* **Problem details**
Beginning at the line containing "C1: 330uF (plus" in the material below and ending at the line containing "R4: 1.6 (GND, ZOB) -> 1.6 (SIG2, ZOB)", return each line exactly and add nothing.
__________
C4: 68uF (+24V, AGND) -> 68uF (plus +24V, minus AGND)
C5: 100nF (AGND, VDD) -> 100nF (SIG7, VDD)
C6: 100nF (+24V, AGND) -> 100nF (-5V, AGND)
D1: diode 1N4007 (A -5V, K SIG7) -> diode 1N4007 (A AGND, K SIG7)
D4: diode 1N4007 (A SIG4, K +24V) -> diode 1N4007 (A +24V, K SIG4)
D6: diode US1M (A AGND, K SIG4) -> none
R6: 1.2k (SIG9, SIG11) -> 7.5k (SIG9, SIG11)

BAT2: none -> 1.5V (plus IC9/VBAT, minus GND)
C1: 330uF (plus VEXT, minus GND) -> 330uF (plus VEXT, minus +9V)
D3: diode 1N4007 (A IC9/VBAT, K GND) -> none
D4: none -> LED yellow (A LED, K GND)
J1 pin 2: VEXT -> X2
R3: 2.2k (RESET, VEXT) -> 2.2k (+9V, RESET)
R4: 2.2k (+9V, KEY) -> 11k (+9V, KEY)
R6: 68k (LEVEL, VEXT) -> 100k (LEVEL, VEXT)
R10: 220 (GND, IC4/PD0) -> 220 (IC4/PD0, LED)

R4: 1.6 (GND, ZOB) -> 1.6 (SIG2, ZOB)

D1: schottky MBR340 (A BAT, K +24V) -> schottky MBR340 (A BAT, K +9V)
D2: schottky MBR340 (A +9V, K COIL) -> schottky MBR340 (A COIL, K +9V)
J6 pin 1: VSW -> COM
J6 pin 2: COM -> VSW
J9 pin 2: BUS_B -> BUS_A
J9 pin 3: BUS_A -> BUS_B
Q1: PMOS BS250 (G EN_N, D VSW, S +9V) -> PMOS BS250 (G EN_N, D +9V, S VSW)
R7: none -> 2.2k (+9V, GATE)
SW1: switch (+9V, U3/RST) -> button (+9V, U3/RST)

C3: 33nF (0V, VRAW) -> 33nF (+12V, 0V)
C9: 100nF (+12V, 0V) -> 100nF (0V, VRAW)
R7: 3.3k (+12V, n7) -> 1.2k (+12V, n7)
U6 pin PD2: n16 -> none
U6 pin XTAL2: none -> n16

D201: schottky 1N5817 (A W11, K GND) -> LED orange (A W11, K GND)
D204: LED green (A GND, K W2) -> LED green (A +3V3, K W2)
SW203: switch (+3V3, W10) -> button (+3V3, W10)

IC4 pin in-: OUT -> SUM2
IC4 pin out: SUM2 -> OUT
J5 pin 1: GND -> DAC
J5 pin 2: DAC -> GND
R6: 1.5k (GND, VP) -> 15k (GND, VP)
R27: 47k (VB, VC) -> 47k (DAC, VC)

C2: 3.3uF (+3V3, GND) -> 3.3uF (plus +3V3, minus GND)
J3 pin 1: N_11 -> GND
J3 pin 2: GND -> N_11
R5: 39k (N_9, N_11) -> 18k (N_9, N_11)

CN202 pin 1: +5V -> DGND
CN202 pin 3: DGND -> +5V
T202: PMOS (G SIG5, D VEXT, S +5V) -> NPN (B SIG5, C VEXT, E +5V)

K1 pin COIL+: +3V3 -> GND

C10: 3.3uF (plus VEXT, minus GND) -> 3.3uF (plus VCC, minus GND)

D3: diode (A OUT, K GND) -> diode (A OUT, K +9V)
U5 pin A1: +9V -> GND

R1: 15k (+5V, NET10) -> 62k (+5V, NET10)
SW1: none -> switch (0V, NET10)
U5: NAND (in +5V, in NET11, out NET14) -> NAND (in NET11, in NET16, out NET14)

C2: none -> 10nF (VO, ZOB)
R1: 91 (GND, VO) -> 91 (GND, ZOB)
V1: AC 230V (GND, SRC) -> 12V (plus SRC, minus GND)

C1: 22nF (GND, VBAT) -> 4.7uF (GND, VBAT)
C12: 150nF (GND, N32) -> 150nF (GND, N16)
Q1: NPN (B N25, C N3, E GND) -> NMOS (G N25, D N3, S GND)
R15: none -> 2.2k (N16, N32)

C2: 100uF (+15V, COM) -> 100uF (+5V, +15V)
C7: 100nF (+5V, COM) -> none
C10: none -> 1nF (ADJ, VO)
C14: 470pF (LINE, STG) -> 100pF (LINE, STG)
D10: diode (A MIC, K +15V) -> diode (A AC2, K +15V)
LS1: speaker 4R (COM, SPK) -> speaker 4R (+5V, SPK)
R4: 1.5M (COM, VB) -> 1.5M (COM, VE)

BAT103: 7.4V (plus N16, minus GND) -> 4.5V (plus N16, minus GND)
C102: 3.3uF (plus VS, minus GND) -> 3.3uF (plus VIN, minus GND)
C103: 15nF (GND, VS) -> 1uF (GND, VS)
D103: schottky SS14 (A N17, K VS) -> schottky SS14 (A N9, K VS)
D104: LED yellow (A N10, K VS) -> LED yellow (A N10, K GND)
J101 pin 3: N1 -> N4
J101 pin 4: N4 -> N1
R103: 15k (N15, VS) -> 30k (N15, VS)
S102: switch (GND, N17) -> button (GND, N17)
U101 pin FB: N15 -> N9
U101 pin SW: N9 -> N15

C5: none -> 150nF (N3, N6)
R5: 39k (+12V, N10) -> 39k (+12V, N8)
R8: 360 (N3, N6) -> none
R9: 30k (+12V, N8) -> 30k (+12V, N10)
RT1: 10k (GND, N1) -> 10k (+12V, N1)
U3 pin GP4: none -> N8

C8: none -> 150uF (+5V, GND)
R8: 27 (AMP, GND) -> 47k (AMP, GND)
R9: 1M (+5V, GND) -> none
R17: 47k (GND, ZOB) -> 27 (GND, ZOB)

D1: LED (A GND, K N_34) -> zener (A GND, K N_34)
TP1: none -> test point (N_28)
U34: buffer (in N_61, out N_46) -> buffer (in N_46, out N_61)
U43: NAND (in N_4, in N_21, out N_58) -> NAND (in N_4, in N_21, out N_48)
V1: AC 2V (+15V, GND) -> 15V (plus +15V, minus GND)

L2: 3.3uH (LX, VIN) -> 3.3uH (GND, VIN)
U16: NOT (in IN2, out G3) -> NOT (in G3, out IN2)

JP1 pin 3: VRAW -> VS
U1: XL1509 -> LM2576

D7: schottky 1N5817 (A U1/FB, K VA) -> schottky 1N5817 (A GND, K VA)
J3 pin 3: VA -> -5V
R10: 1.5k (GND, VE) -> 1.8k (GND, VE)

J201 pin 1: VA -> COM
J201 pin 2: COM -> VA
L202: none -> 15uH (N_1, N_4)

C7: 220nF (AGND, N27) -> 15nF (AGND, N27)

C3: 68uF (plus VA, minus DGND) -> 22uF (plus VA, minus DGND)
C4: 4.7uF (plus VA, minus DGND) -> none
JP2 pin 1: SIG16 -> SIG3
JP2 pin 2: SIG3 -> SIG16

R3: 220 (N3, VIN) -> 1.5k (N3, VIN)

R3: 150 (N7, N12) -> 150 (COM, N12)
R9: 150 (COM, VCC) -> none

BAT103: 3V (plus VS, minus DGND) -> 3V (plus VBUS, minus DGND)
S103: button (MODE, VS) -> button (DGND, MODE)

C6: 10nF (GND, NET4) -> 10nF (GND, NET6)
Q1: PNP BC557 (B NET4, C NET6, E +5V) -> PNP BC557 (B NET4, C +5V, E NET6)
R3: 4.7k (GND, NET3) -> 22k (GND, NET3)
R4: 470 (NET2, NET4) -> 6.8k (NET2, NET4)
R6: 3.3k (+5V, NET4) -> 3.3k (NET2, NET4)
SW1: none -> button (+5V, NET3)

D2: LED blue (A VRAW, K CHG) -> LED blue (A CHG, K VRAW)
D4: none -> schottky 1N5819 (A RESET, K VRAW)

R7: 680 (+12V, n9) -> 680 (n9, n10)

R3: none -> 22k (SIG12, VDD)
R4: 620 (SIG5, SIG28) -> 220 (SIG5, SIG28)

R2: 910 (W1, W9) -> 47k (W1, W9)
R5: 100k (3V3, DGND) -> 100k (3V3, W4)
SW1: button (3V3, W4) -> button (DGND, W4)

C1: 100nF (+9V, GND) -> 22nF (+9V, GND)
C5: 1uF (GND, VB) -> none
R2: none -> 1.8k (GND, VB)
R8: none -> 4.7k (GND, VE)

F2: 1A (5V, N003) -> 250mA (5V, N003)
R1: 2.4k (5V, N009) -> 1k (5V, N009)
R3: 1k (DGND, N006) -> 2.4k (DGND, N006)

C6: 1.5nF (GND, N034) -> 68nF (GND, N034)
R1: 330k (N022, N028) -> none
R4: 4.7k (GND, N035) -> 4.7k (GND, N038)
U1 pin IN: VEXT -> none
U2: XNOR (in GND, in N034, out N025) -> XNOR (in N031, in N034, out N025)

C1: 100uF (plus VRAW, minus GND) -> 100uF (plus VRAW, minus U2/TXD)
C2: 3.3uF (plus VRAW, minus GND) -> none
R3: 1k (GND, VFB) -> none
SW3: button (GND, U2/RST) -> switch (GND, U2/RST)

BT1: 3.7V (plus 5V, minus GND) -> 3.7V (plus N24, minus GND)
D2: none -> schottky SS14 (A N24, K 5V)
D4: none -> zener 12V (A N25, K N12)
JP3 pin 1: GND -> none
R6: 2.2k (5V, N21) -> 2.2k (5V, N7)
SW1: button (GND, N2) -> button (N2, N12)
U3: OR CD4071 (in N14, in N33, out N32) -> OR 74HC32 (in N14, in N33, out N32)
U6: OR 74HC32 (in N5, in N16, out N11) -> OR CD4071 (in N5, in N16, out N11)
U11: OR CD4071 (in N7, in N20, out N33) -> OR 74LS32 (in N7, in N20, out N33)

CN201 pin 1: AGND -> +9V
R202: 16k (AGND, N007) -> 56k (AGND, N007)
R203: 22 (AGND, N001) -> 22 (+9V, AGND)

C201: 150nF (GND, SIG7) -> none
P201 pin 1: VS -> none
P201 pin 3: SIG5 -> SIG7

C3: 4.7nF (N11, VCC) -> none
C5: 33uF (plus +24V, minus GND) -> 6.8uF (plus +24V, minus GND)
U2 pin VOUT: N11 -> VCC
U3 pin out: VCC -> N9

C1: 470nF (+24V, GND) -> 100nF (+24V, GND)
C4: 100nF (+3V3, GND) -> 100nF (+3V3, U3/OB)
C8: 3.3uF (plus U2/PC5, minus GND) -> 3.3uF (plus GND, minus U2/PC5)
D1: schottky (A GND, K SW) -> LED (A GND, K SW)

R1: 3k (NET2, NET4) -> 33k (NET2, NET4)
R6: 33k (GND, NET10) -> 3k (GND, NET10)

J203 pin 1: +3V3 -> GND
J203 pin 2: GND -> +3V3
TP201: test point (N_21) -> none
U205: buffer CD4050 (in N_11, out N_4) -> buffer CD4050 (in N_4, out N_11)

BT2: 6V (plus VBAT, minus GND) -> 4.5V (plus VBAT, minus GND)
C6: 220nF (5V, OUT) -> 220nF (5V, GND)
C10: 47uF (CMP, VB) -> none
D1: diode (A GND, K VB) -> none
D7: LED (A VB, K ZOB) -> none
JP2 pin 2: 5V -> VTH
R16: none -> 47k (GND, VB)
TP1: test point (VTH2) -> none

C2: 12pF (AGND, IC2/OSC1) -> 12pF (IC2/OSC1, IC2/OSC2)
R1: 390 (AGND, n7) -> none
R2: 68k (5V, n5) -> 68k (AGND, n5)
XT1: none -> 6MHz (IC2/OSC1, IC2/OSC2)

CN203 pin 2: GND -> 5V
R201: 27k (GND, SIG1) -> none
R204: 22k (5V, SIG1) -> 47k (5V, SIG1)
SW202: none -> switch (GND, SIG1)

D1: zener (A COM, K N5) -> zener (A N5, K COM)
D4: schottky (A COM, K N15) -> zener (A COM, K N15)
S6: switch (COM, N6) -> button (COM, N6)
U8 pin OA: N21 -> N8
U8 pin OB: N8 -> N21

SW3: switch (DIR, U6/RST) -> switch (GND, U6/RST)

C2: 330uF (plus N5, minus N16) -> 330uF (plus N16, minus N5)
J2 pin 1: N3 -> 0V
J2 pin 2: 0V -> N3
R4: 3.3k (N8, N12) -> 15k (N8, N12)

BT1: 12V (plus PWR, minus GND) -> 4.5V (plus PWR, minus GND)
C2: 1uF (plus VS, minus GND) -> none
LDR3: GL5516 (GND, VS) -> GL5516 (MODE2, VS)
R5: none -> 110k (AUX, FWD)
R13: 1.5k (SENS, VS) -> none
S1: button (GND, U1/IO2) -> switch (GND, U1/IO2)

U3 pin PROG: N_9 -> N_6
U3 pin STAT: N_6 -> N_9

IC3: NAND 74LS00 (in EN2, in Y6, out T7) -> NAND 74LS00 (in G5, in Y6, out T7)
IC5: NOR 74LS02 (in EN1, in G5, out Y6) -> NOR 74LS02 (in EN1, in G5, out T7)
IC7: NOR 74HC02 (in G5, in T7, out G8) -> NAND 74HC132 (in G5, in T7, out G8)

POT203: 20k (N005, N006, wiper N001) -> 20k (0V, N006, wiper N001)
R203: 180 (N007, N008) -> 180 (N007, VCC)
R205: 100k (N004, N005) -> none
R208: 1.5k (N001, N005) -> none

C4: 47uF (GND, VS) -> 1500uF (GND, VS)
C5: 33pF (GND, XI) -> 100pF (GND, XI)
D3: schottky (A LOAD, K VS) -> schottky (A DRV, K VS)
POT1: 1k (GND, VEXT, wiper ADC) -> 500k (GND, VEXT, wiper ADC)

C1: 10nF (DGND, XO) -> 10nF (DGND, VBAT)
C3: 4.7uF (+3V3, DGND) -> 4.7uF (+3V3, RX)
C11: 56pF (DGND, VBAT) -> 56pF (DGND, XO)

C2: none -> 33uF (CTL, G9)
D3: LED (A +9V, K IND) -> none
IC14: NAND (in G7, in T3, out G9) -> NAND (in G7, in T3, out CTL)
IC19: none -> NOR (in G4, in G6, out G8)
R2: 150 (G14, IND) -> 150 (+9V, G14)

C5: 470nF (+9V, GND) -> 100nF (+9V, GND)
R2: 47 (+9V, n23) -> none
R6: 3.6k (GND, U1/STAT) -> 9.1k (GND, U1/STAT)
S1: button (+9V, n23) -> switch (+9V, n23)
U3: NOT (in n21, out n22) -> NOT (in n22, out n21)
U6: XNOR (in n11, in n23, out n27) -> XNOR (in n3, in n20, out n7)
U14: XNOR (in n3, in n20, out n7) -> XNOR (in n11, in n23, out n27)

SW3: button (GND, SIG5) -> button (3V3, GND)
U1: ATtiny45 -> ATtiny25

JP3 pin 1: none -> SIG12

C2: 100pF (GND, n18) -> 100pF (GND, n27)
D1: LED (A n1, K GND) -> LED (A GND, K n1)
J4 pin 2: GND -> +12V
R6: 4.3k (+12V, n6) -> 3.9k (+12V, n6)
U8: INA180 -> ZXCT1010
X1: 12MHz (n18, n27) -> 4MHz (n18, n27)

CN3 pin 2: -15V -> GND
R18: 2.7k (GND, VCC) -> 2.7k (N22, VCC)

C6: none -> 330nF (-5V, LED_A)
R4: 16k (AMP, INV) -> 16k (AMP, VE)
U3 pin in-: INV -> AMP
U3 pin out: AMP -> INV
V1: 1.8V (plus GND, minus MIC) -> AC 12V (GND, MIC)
__________
* **Response to this exercise**
C1: 330uF (plus VEXT, minus GND) -> 330uF (plus VEXT, minus +9V)
D3: diode 1N4007 (A IC9/VBAT, K GND) -> none
D4: none -> LED yellow (A LED, K GND)
J1 pin 2: VEXT -> X2
R3: 2.2k (RESET, VEXT) -> 2.2k (+9V, RESET)
R4: 2.2k (+9V, KEY) -> 11k (+9V, KEY)
R6: 68k (LEVEL, VEXT) -> 100k (LEVEL, VEXT)
R10: 220 (GND, IC4/PD0) -> 220 (IC4/PD0, LED)

R4: 1.6 (GND, ZOB) -> 1.6 (SIG2, ZOB)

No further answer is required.